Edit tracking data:
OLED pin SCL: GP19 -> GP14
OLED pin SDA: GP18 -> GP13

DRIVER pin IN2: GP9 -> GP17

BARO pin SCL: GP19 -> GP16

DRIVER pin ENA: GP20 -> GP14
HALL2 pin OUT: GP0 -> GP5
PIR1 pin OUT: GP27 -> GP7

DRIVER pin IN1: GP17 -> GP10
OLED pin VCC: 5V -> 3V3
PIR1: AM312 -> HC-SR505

Required work: Restate every line of the data above exactly as it was written.

Reply:
OLED pin SCL: GP19 -> GP14
OLED pin SDA: GP18 -> GP13

DRIVER pin IN2: GP9 -> GP17

BARO pin SCL: GP19 -> GP16

DRIVER pin ENA: GP20 -> GP14
HALL2 pin OUT: GP0 -> GP5
PIR1 pin OUT: GP27 -> GP7

DRIVER pin IN1: GP17 -> GP10
OLED pin VCC: 5V -> 3V3
PIR1: AM312 -> HC-SR505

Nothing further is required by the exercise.